Directions
Compute how many lines in the data below hold the word "purple", then report that number with nothing else.

Information provided below:

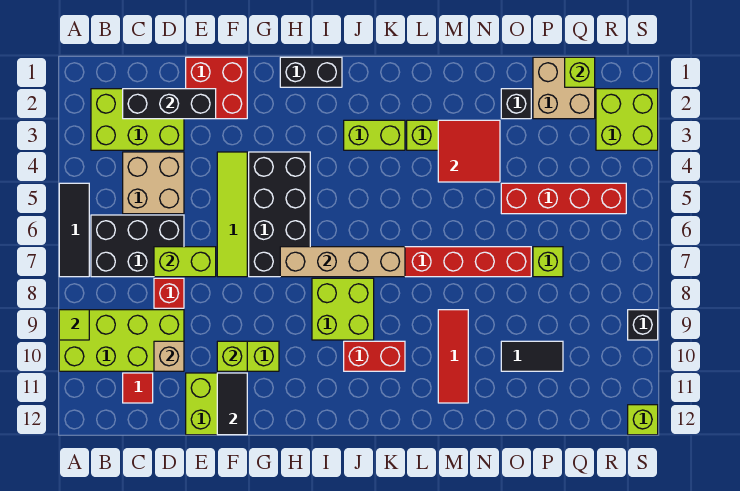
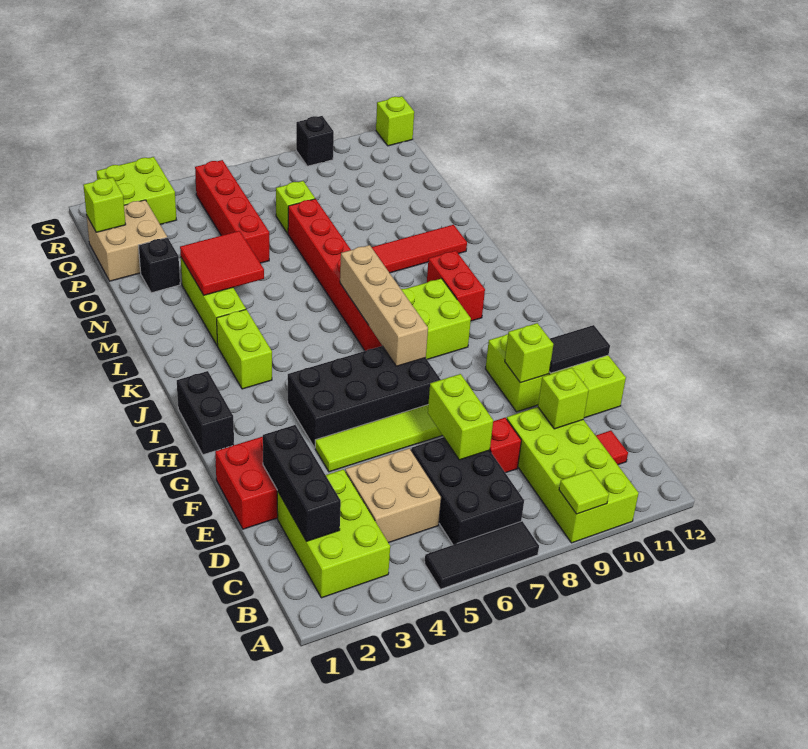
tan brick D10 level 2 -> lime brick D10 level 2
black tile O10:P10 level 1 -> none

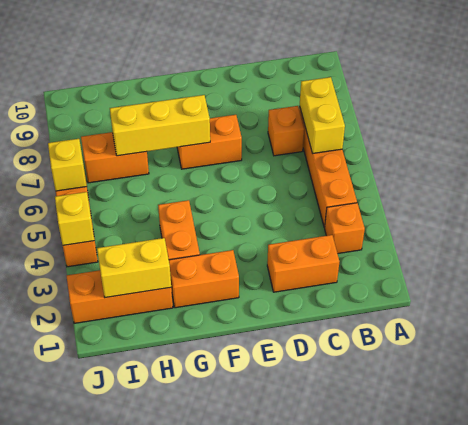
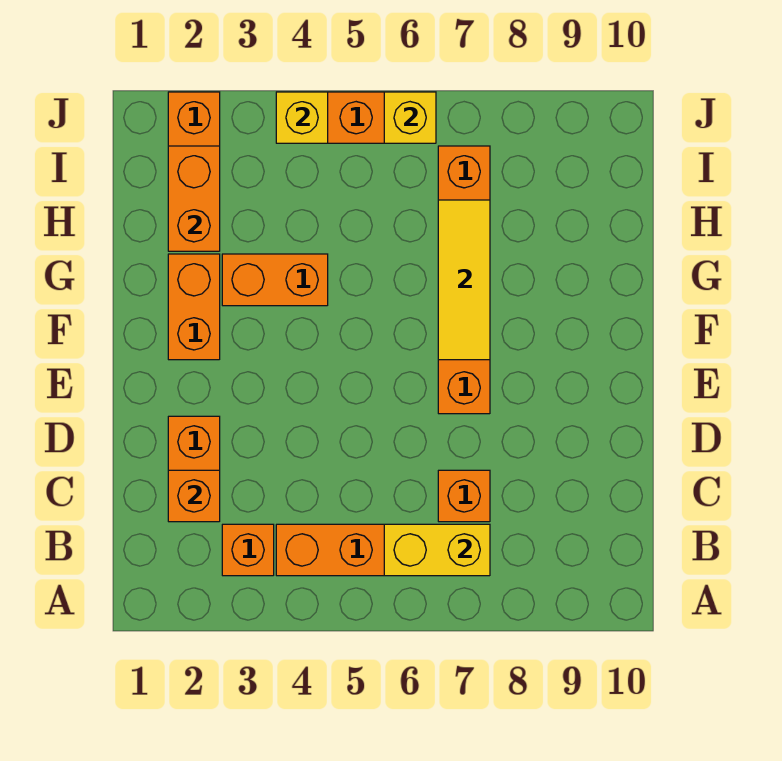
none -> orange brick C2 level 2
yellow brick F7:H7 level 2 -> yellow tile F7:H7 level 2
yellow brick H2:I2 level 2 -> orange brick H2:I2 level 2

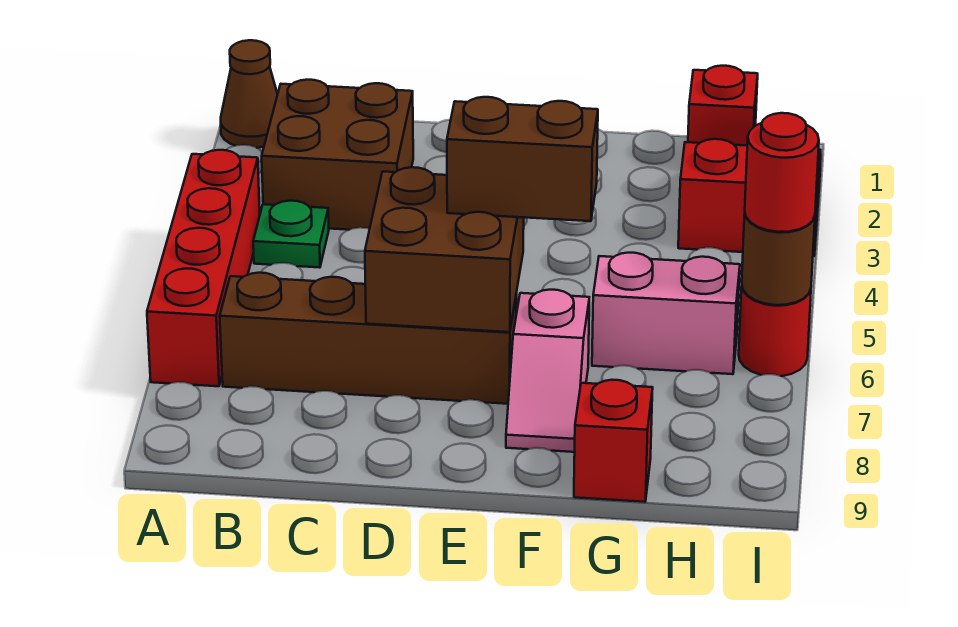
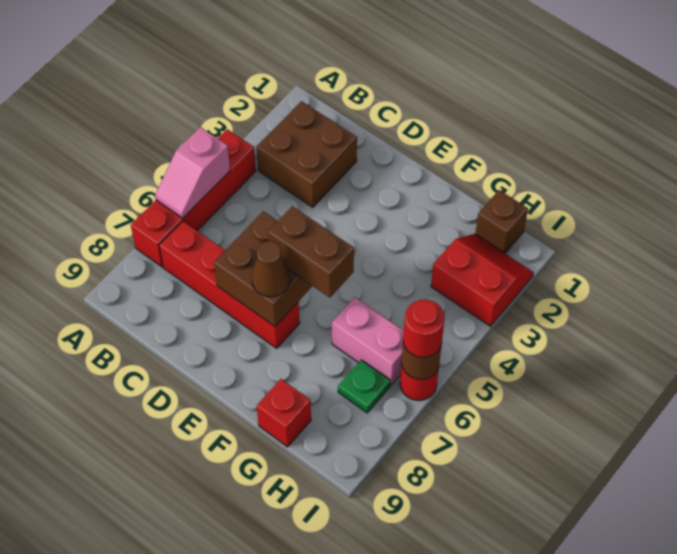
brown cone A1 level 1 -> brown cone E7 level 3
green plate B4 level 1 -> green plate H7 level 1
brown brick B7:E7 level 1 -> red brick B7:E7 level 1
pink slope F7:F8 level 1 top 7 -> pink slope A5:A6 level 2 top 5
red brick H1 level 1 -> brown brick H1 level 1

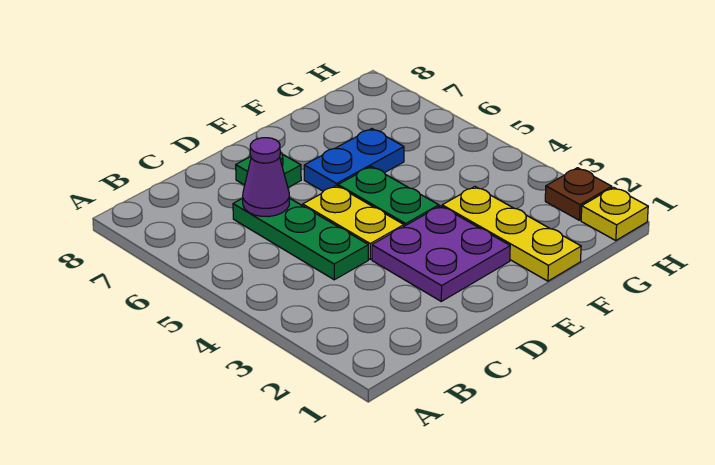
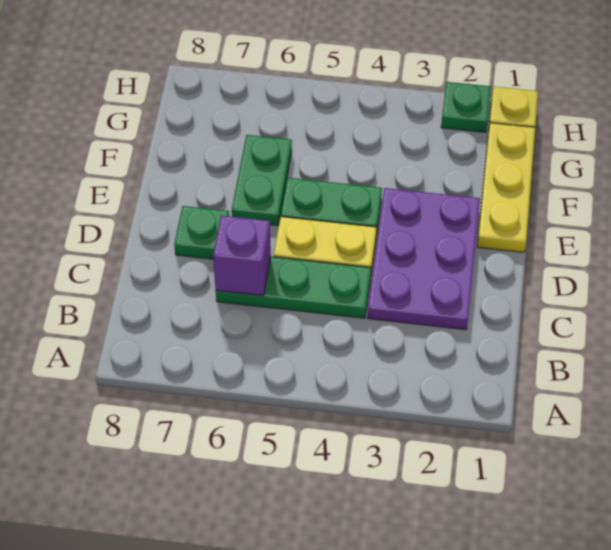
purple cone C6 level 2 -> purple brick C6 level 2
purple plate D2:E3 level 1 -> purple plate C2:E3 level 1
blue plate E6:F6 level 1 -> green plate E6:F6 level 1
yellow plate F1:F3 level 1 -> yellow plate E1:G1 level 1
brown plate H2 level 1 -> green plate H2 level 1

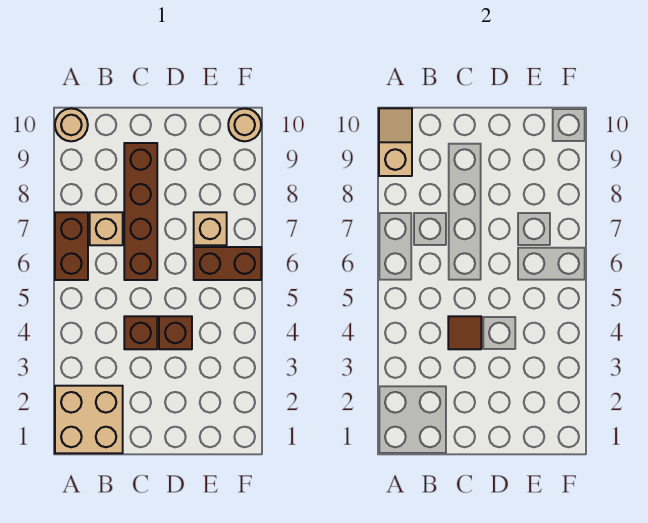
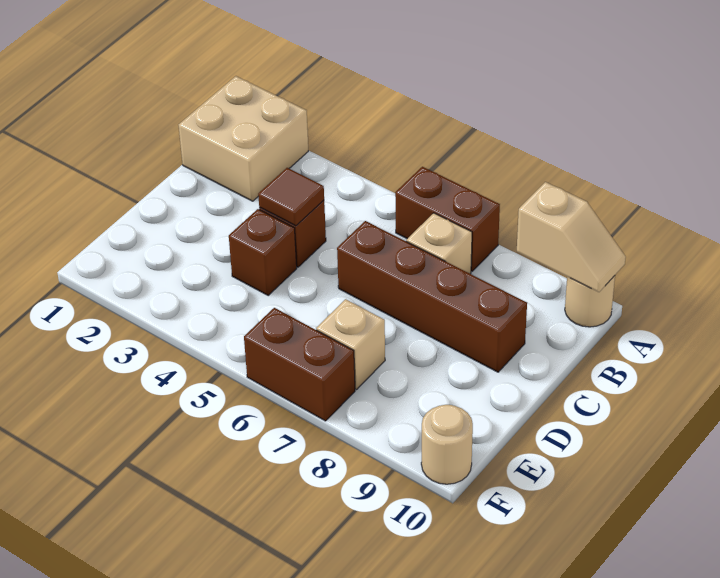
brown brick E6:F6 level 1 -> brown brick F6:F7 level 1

End of Information provided.

Response for this exercise
2